▸ **EXERCISE GOAL**: Give the data again exactly, without images.

▸ **SUPPLIED MATERIAL**:
# # #

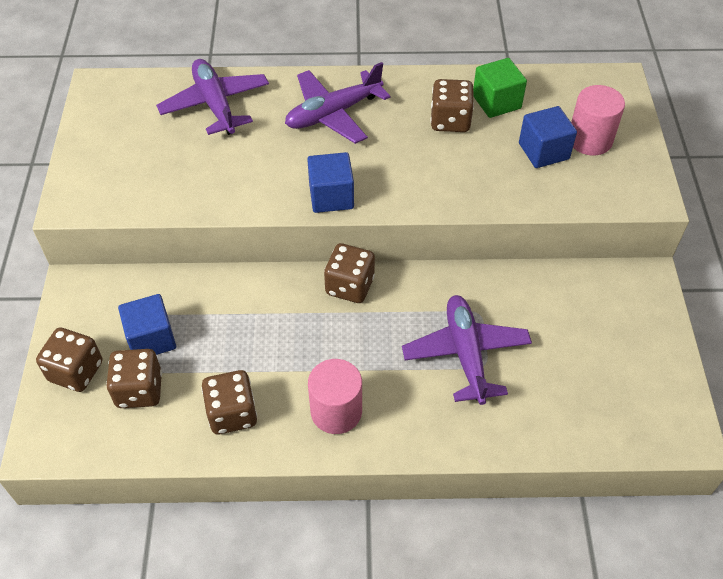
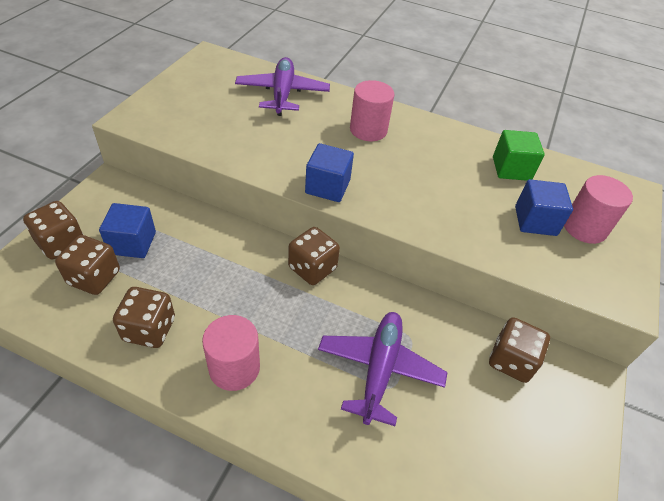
camera: 20 degrees right, 5 degrees down
(333, 113) = (368, 130): purple plane -> pink cylinder
(450, 121) = (462, 168): brown dice -> brown dice (511, 361)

# # #

▸ **COMPLETED EXERCISE**:
camera: 20 degrees right, 5 degrees down
(333, 113) = (368, 130): purple plane -> pink cylinder
(450, 121) = (462, 168): brown dice -> brown dice (511, 361)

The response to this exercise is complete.